Search the material for "gelb" and show all lines that contain it.

·····

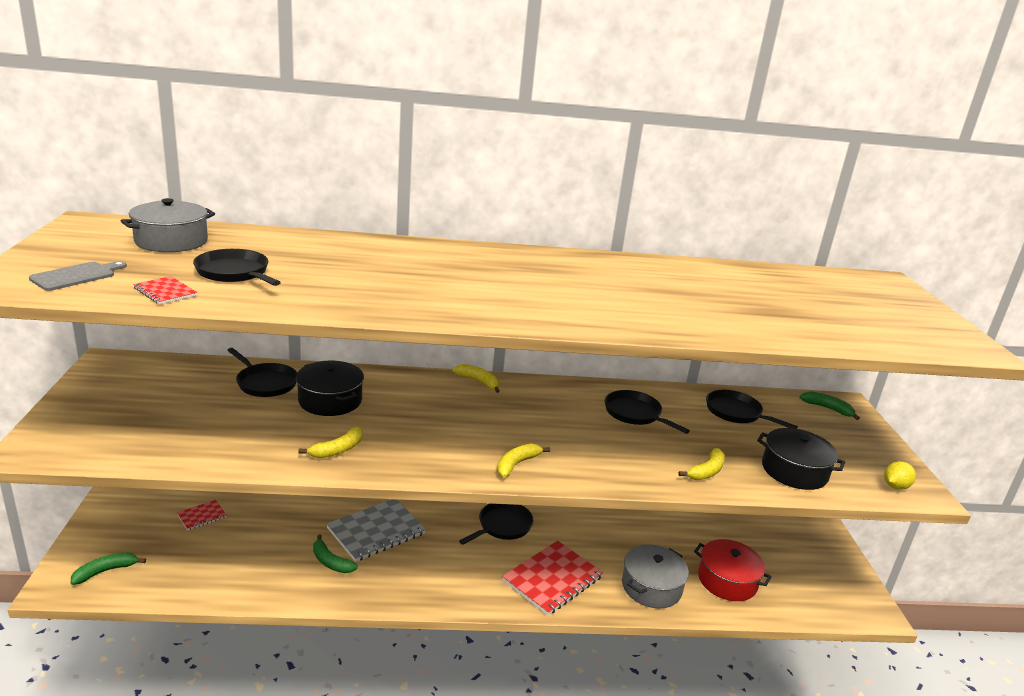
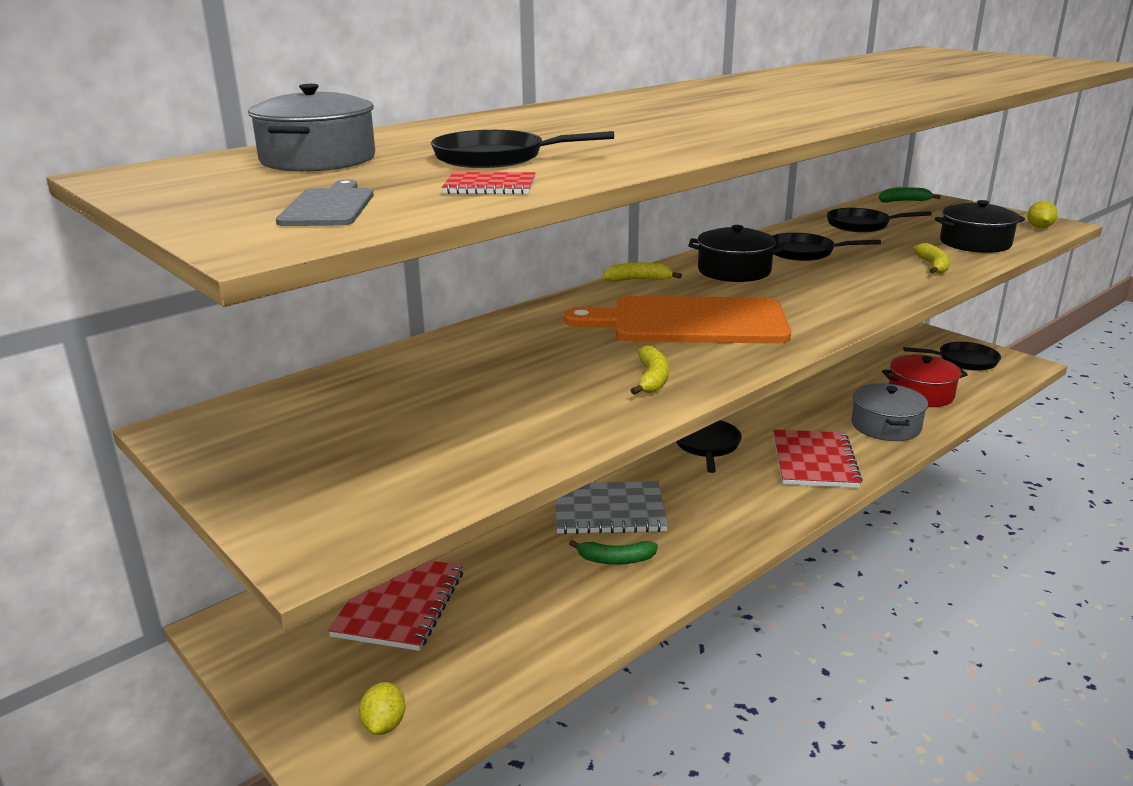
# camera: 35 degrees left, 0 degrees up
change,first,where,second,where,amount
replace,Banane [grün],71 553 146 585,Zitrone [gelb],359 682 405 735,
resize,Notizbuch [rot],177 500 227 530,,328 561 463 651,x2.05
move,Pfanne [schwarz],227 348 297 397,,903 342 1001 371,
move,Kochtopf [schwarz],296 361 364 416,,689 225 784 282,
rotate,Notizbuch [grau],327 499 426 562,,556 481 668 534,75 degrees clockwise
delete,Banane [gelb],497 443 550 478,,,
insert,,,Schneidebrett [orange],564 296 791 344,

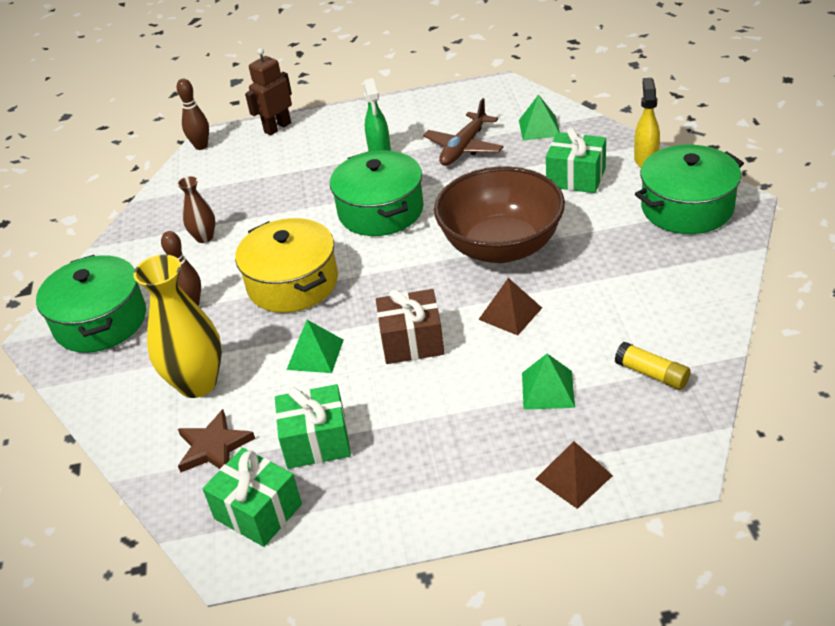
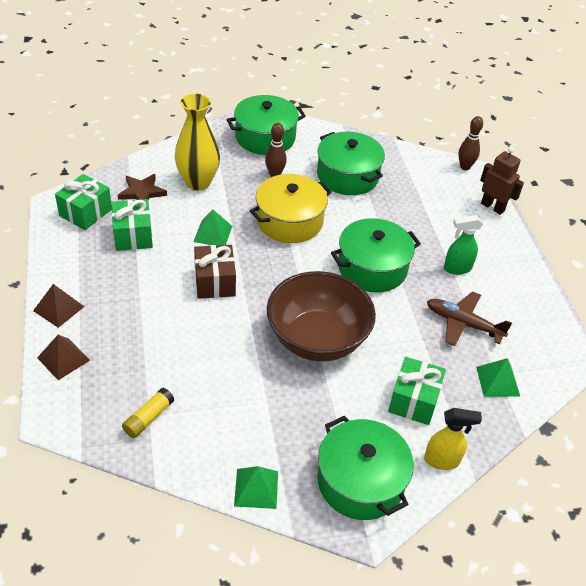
# camera: 80 degrees right, 5 degrees up
change,first,where,second,where,amount
replace,Vase [braun],178 176 215 243,Kochtopf [grün],317 132 385 195,
move,Pyramide [braun],478 278 542 336,,33 284 84 328,
move,Pyramide [grün],522 354 575 410,,234 466 278 509,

·····

EXERCISE RESPONSE:
replace,Banane [grün],71 553 146 585,Zitrone [gelb],359 682 405 735,
delete,Banane [gelb],497 443 550 478,,,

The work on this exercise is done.